__Task directions__: Could you restate word for word every line from the one containing "SOIL1 pin AO: D4 -> A0" to the end of the data below, pictures excluded?

[Image comparison data]

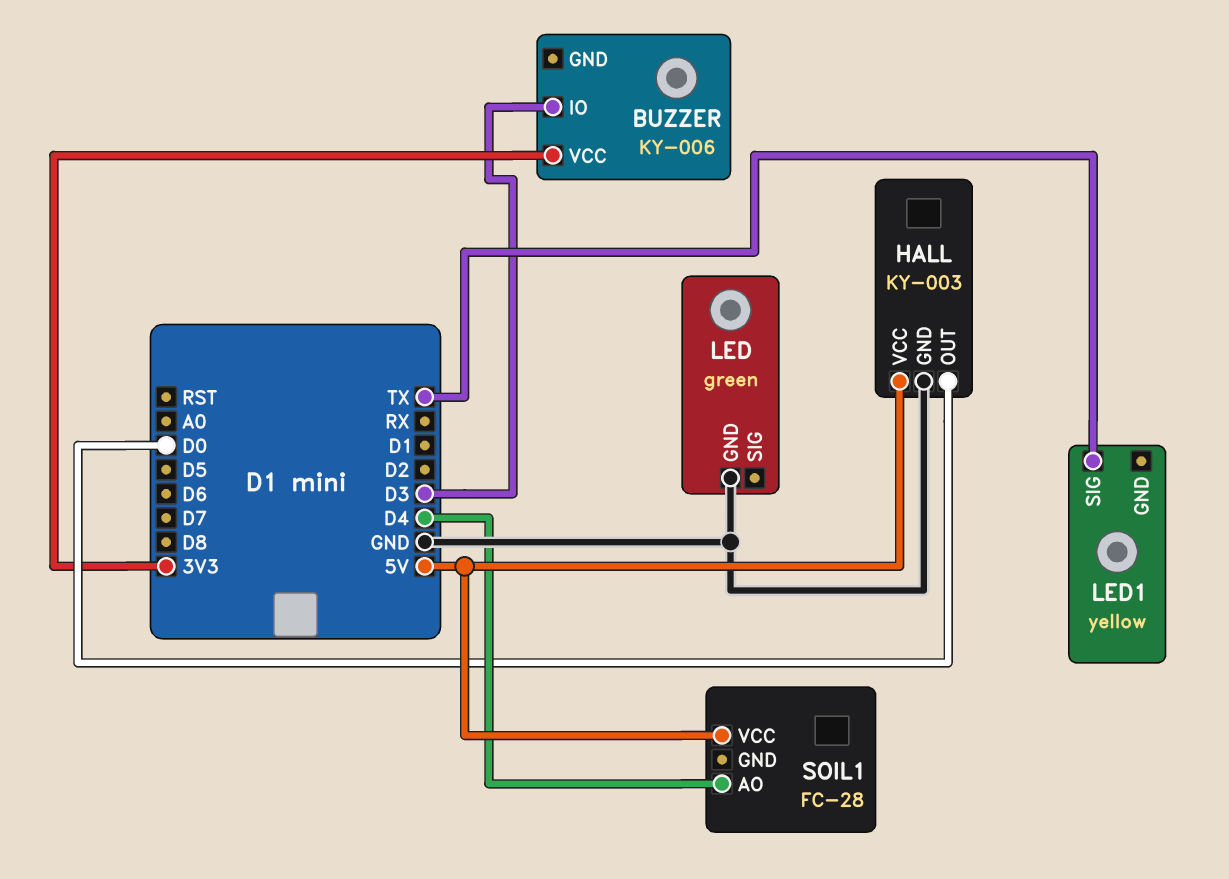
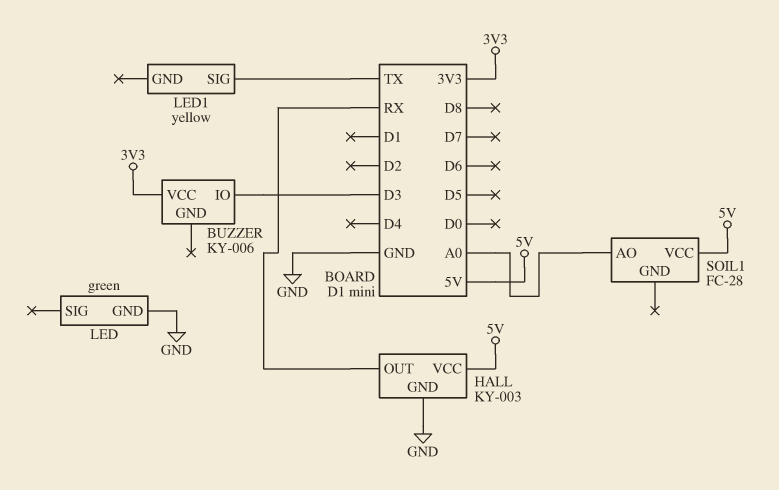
HALL pin OUT: D0 -> RX
SOIL1 pin AO: D4 -> A0

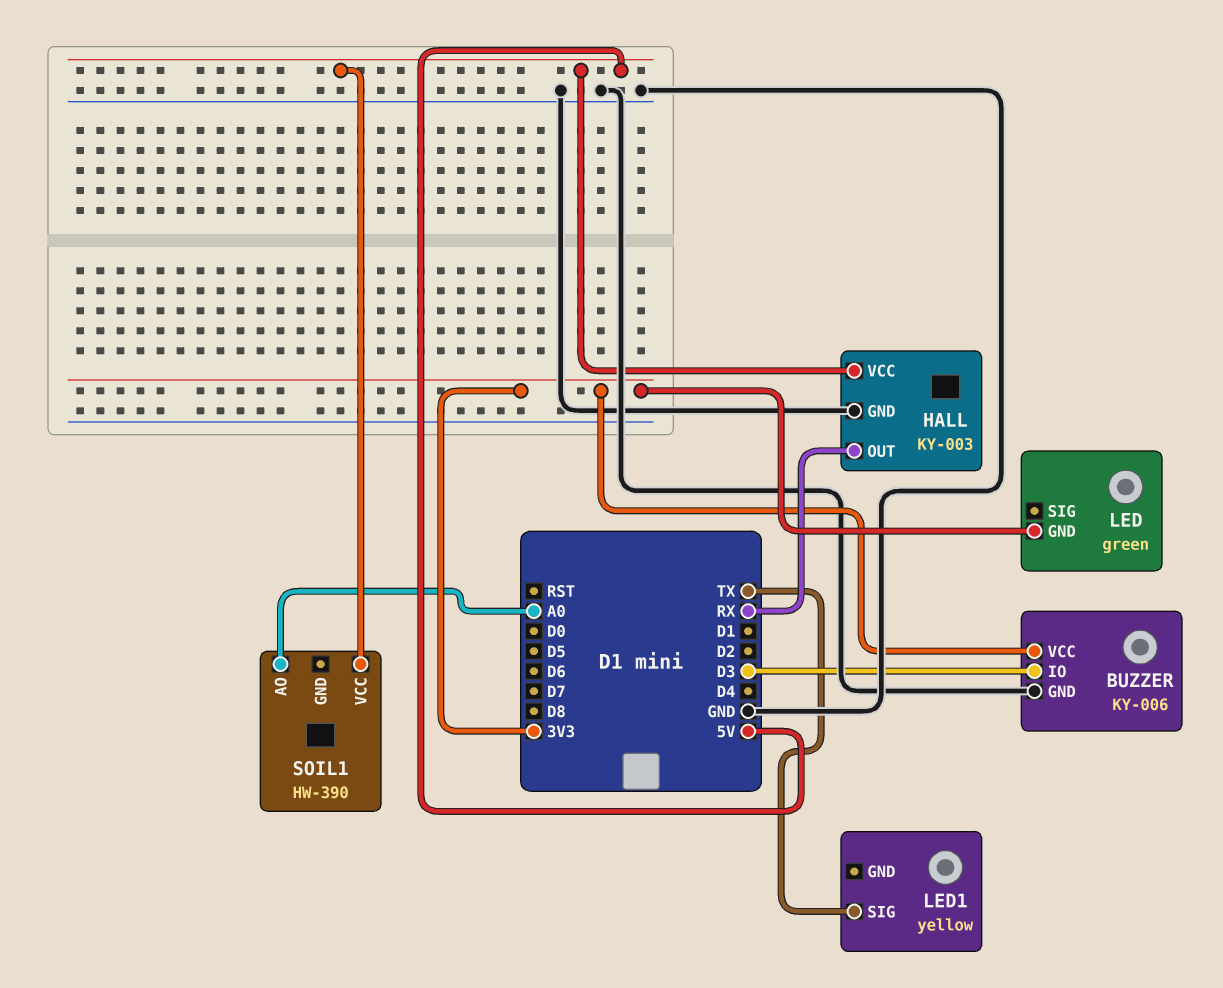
BUZZER pin GND: none -> GND
LED pin GND: GND -> 3V3
SOIL1: FC-28 -> HW-390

__Expected output__:
SOIL1 pin AO: D4 -> A0

BUZZER pin GND: none -> GND
LED pin GND: GND -> 3V3
SOIL1: FC-28 -> HW-390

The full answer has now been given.